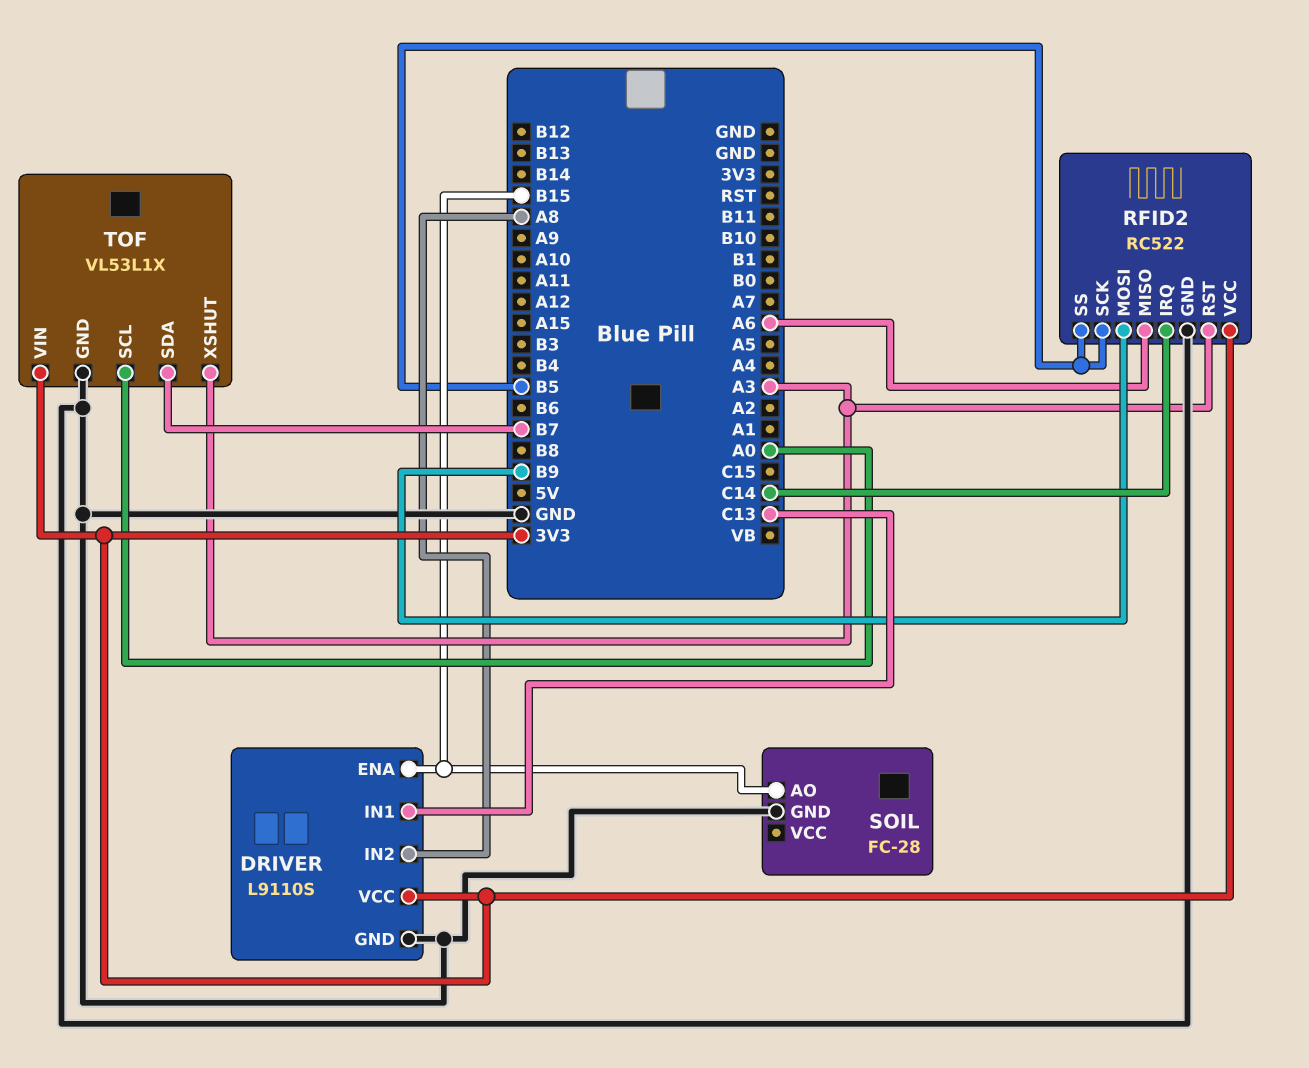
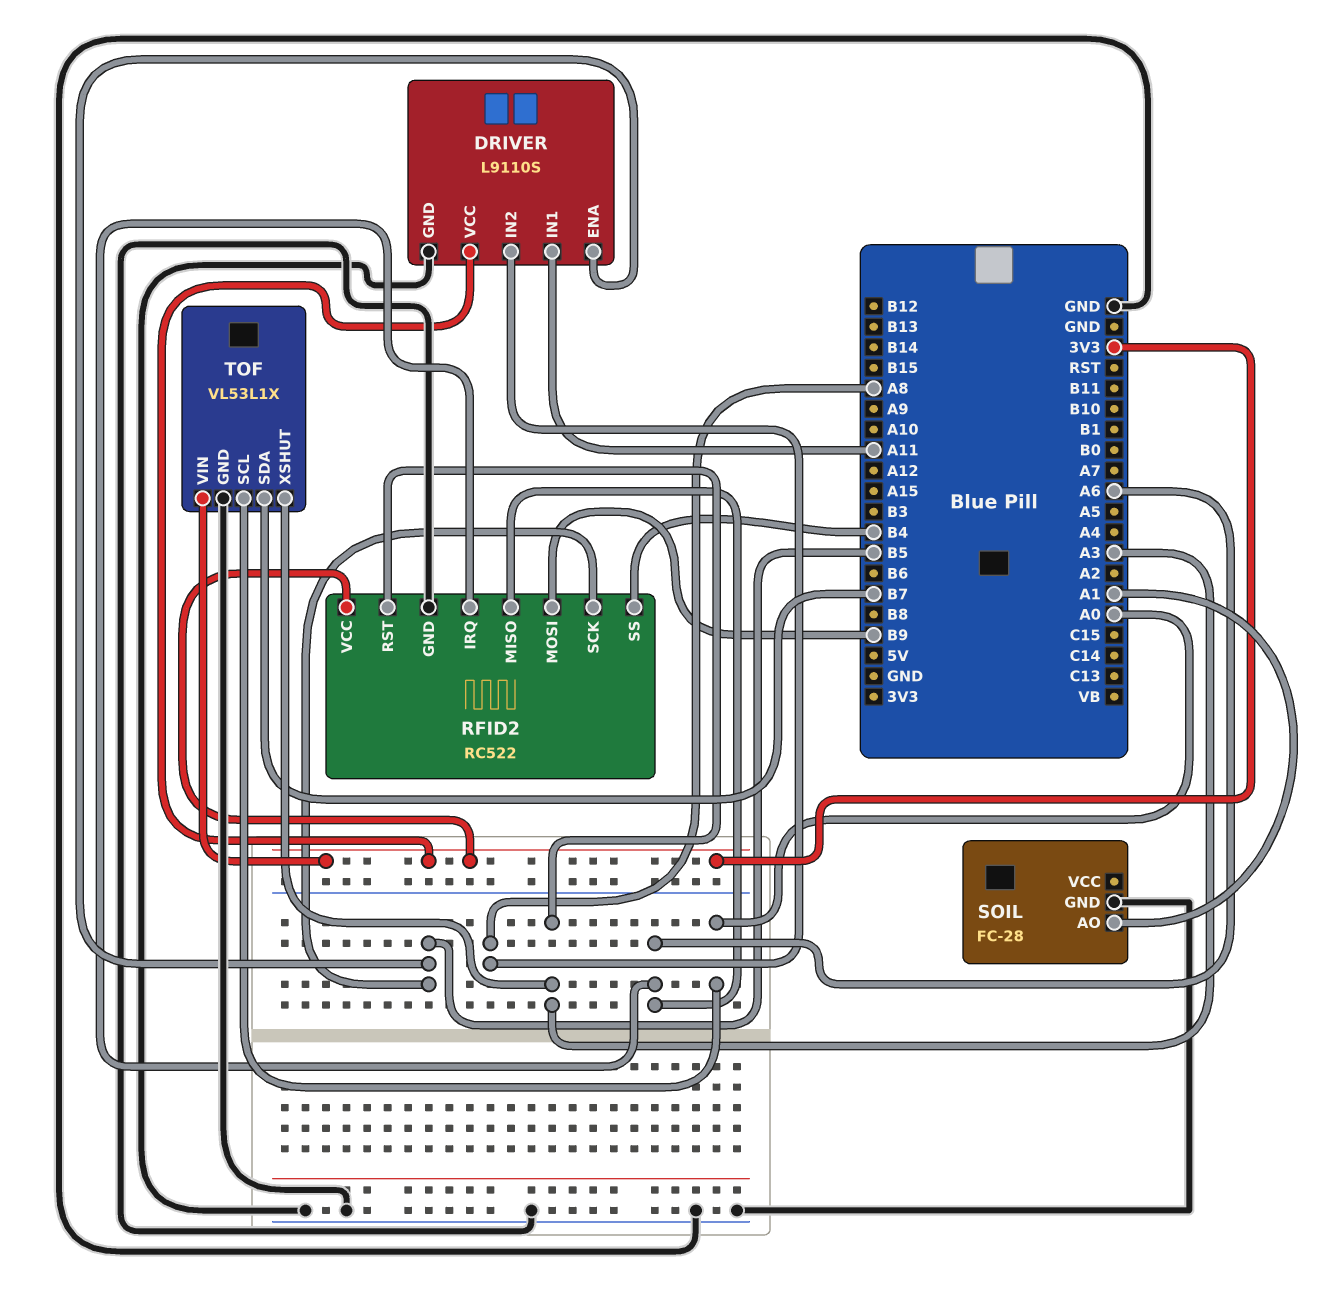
DRIVER pin ENA: B15 -> B5
DRIVER pin IN1: C13 -> A11
RFID2 pin IRQ: C14 -> A6
RFID2 pin SS: B5 -> B4
SOIL pin AO: B15 -> A1

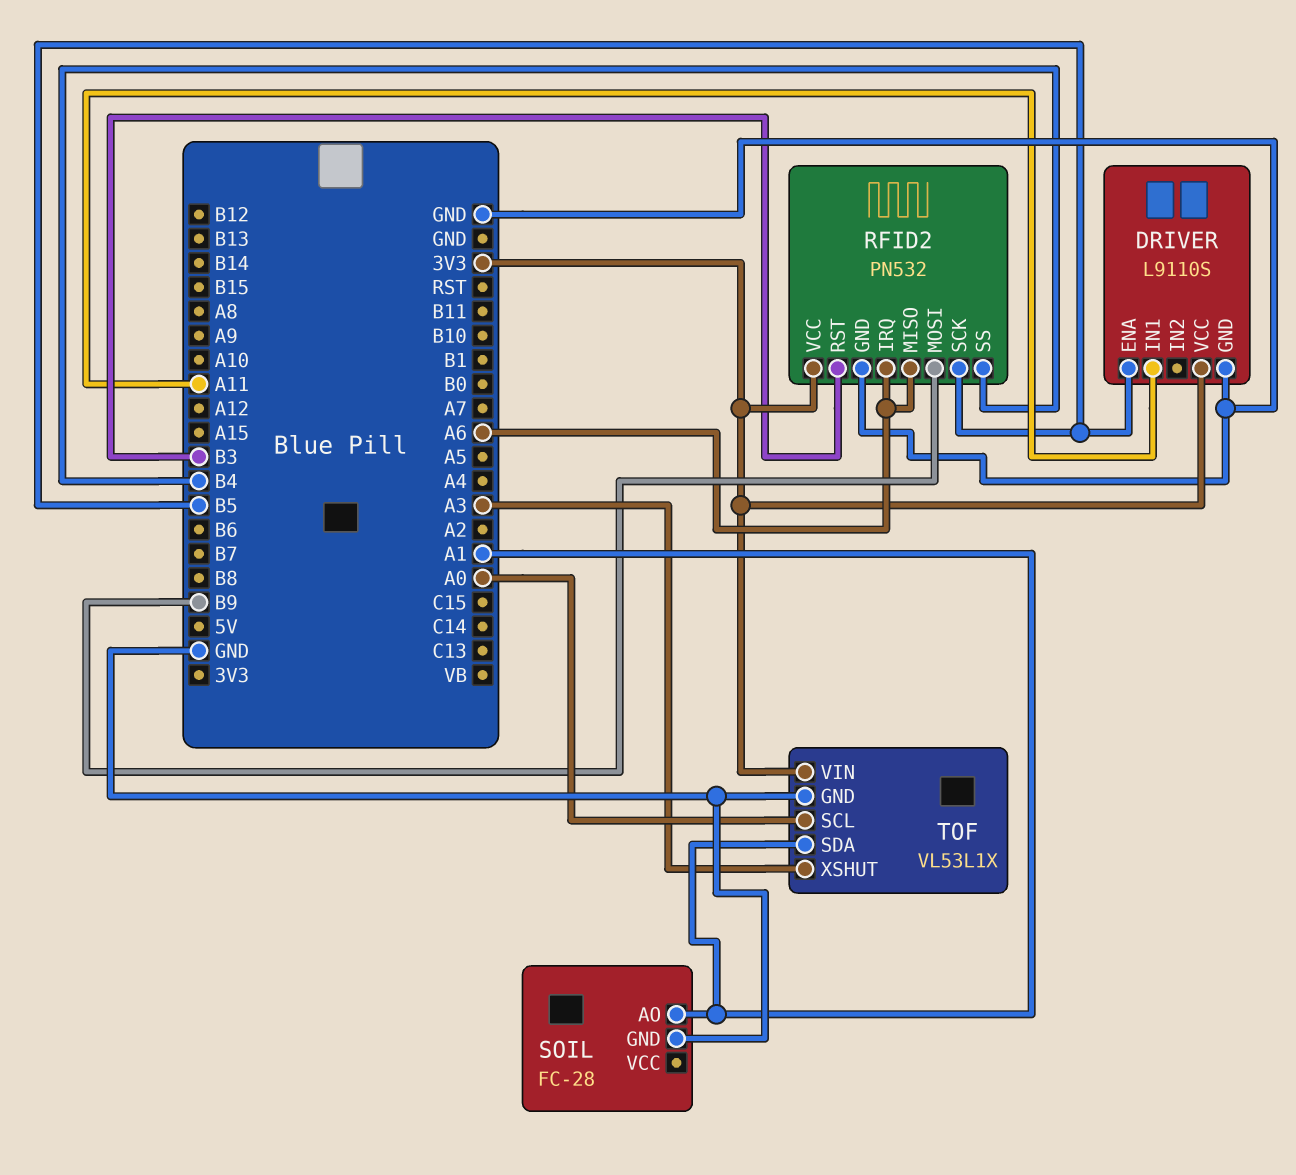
DRIVER pin IN2: A8 -> none
RFID2: RC522 -> PN532
RFID2 pin RST: A3 -> B3
TOF pin SDA: B7 -> A1

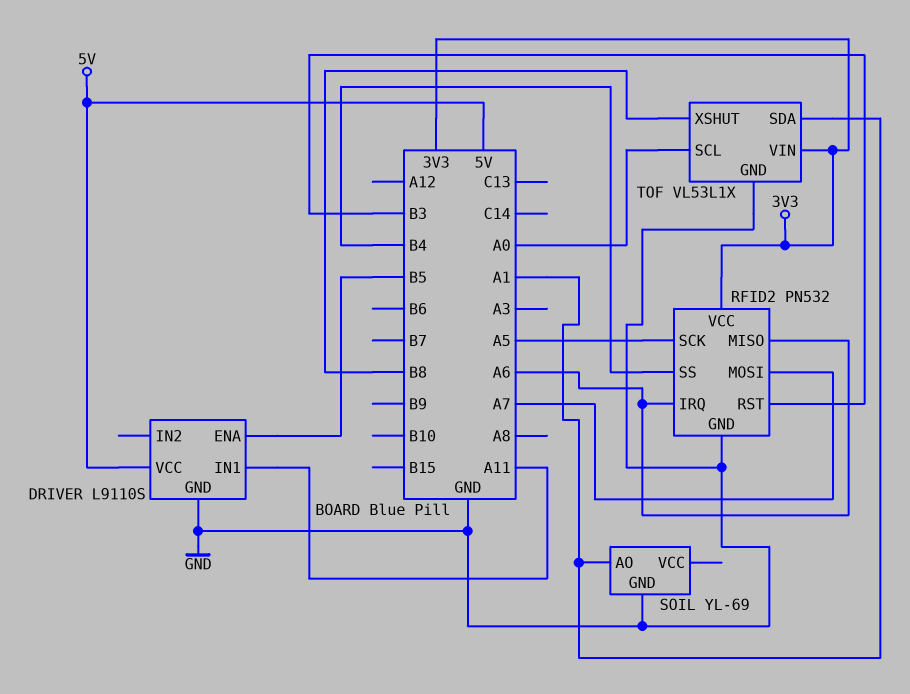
DRIVER pin VCC: 3V3 -> 5V
RFID2 pin MOSI: B9 -> A7
RFID2 pin SCK: B5 -> A5
SOIL: FC-28 -> YL-69
TOF pin XSHUT: A3 -> B8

** INSTRUCTIONS TO FOLLOW **
All of the data must be set down exactly, with no pictures included.

** WRITTEN RESPONSE **
DRIVER pin ENA: B15 -> B5
DRIVER pin IN1: C13 -> A11
RFID2 pin IRQ: C14 -> A6
RFID2 pin SS: B5 -> B4
SOIL pin AO: B15 -> A1

DRIVER pin IN2: A8 -> none
RFID2: RC522 -> PN532
RFID2 pin RST: A3 -> B3
TOF pin SDA: B7 -> A1

DRIVER pin VCC: 3V3 -> 5V
RFID2 pin MOSI: B9 -> A7
RFID2 pin SCK: B5 -> A5
SOIL: FC-28 -> YL-69
TOF pin XSHUT: A3 -> B8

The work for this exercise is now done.